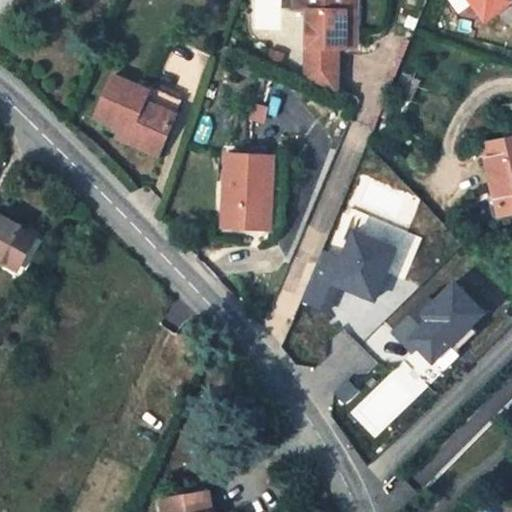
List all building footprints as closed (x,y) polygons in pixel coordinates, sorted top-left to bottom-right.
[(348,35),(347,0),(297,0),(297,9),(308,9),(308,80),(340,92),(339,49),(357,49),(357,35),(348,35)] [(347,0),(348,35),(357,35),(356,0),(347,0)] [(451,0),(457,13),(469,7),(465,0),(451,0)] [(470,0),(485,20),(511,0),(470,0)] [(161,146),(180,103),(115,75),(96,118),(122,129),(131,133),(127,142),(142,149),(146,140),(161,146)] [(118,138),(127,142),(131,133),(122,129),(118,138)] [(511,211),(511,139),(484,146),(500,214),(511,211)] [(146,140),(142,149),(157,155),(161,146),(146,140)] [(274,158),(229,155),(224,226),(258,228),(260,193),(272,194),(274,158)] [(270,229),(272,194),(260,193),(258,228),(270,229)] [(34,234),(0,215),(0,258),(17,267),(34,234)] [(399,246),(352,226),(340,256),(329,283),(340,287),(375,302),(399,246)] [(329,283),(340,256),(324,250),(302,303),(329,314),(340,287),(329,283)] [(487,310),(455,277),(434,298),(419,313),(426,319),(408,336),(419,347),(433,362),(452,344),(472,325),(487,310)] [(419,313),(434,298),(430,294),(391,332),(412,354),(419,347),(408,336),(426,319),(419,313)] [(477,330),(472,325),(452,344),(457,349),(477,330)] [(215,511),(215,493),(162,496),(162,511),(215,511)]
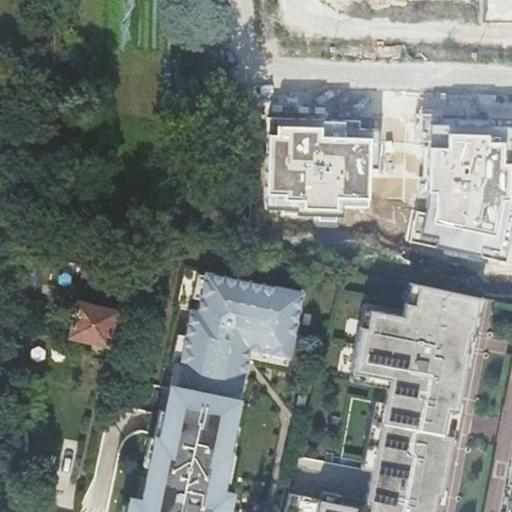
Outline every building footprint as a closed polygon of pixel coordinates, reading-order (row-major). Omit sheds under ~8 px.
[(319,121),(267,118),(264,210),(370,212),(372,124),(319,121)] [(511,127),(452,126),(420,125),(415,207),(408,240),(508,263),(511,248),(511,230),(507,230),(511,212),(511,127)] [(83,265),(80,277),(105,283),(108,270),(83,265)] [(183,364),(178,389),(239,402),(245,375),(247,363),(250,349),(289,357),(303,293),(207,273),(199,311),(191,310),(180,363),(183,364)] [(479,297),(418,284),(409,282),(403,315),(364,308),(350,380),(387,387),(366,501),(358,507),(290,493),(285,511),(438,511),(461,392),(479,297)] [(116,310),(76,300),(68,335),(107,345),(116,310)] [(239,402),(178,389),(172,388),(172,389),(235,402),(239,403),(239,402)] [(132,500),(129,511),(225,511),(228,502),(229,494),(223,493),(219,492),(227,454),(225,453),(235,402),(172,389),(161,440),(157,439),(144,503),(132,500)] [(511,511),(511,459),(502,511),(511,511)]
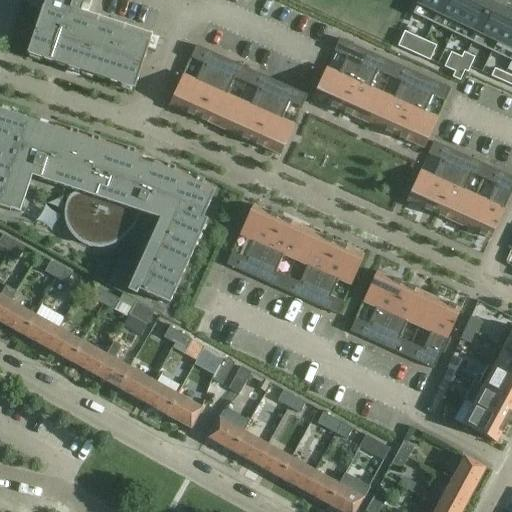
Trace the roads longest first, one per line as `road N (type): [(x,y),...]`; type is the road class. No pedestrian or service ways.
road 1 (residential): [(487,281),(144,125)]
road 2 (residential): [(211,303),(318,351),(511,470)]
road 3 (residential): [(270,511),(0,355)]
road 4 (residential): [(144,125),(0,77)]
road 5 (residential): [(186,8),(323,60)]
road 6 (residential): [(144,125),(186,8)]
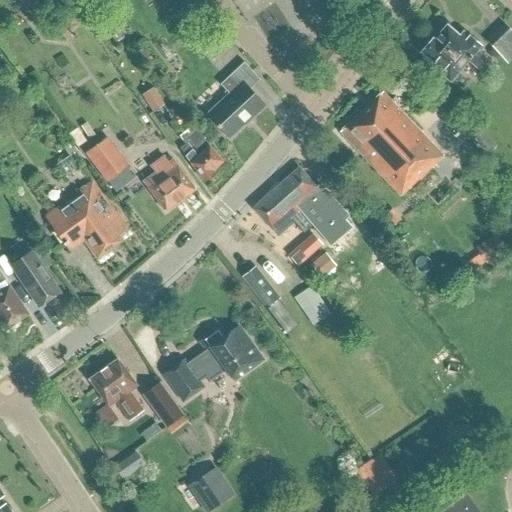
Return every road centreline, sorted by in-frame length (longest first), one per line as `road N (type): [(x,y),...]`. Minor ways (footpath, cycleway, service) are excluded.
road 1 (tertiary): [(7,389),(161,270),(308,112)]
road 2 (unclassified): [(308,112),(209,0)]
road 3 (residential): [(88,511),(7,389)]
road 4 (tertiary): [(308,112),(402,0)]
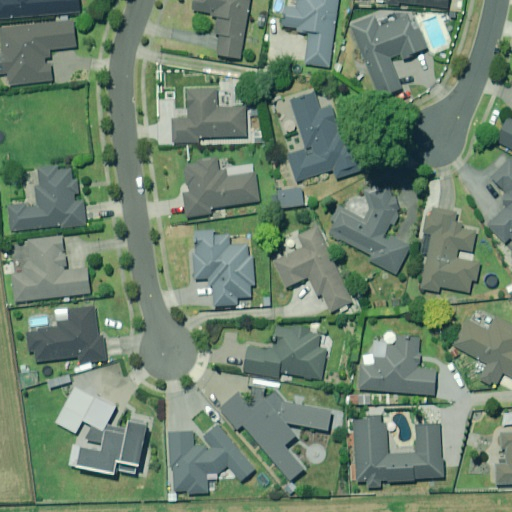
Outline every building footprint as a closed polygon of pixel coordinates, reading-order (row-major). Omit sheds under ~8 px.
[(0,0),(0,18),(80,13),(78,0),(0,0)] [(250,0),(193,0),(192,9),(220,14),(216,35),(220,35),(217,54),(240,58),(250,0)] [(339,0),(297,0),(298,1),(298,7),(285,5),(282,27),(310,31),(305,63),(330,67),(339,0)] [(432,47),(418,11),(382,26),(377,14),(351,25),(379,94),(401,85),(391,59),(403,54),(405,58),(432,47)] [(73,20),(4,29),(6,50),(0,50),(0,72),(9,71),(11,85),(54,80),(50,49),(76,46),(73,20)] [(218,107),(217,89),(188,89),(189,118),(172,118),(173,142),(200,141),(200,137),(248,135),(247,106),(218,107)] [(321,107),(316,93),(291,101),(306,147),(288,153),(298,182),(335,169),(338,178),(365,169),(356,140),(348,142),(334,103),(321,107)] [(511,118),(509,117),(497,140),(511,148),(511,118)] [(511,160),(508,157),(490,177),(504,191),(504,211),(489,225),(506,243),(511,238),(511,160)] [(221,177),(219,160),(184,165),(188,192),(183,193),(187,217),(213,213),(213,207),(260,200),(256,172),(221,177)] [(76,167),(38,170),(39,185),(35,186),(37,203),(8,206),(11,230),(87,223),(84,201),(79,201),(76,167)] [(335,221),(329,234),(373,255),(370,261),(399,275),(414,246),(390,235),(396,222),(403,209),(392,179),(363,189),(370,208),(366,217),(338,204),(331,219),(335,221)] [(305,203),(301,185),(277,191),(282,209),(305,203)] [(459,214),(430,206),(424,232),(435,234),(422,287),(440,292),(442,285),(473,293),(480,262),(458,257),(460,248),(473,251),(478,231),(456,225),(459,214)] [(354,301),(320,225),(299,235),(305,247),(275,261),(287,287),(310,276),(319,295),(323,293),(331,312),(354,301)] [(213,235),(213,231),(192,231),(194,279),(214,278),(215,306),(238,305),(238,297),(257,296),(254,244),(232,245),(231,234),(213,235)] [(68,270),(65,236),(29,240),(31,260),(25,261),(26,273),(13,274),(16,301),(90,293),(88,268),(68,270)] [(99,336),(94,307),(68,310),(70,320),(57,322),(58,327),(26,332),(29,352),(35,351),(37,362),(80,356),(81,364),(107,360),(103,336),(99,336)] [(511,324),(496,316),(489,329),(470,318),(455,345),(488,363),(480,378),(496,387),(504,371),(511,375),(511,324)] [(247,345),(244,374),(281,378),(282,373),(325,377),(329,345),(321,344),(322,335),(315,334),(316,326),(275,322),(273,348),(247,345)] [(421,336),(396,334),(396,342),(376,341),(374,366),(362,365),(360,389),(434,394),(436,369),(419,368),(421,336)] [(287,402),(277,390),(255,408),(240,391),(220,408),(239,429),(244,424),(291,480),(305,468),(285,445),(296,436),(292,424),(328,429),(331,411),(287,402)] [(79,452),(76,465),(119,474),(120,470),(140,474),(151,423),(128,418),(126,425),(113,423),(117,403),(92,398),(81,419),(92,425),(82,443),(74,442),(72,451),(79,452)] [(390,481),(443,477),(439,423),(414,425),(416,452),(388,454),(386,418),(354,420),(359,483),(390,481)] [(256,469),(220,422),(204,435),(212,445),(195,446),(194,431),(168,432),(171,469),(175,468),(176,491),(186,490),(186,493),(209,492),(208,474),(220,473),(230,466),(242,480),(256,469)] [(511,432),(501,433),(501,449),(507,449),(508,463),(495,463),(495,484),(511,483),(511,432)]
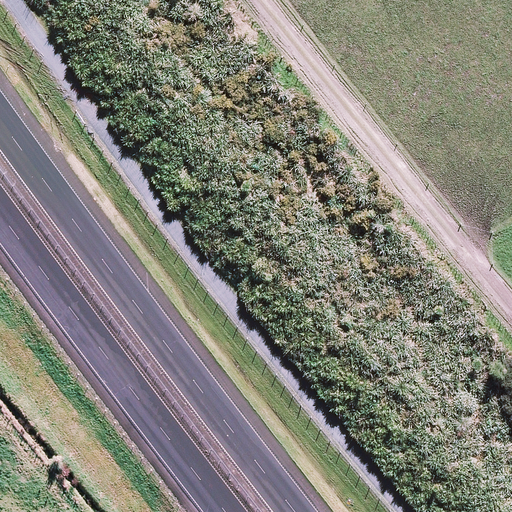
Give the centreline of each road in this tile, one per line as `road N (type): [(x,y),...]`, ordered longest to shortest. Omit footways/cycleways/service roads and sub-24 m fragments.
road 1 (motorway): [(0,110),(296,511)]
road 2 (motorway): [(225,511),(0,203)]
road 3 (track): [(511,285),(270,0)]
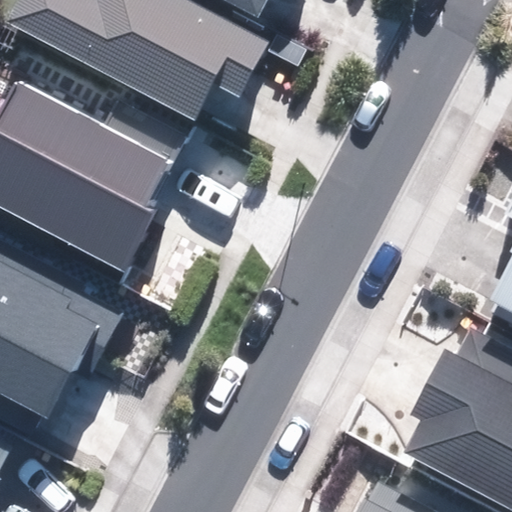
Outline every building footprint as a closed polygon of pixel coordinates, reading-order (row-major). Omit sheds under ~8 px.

------

◆ **Exercise**
Count the lines above that contain the string "centreline", treating case as significant, and reply with the number only.

◆ **The output**
2